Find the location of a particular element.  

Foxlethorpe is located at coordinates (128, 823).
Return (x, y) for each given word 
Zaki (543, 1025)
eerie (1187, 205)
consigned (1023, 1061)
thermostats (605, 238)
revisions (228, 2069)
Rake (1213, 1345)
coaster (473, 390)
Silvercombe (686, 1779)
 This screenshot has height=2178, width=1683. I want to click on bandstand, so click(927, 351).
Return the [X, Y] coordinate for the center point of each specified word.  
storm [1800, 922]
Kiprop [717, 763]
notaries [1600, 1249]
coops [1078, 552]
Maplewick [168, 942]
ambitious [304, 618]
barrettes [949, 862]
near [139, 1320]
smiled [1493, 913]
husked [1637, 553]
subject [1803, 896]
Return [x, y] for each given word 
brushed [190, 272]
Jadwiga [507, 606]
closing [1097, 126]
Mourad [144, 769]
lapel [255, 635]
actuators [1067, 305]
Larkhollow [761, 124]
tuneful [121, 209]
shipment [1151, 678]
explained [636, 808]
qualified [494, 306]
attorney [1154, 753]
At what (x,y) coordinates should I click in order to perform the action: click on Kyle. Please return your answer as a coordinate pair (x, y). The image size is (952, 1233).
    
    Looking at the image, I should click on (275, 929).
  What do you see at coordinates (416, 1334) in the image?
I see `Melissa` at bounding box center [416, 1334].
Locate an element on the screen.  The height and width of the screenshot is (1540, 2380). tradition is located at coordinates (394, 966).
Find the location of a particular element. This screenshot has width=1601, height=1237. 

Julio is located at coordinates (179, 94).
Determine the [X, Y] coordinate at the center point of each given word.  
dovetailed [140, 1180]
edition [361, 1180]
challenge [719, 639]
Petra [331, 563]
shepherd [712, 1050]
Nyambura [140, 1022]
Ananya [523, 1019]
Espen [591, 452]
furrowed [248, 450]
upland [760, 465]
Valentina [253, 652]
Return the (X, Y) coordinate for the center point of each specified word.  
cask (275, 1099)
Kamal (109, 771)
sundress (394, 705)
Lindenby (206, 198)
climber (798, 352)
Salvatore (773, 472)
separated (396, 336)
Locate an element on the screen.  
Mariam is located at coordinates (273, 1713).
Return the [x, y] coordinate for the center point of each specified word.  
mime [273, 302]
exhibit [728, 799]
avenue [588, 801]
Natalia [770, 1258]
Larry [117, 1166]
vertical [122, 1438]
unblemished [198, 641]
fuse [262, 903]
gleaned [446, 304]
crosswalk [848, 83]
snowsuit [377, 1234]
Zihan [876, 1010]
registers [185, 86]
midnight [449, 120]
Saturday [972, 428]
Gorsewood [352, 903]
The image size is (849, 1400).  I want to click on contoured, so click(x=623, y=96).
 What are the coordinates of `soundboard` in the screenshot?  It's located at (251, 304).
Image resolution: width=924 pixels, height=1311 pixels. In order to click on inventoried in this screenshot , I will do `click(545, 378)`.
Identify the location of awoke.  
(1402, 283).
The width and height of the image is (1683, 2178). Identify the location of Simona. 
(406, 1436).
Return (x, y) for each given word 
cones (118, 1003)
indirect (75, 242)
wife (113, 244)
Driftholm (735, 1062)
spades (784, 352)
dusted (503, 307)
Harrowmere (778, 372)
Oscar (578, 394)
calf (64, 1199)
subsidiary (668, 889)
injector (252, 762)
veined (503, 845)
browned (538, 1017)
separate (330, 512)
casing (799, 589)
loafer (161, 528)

> _What the task requires_: Please scale the entries by rewriting every line, beginning at the line that has "indirect (75, 242)" and stopping after the last entry. Keep each line's text as it is, but multiply every coordinate in the answers by 1.15 and round to whole numbers, with halves rounded up.

> _Answer to the exercise_:
indirect (86, 278)
wife (130, 281)
Driftholm (845, 1221)
spades (902, 405)
dusted (578, 353)
Harrowmere (895, 428)
Oscar (665, 453)
calf (74, 1379)
subsidiary (768, 1022)
injector (290, 876)
veined (578, 972)
browned (619, 1170)
separate (380, 589)
casing (919, 677)
loafer (185, 607)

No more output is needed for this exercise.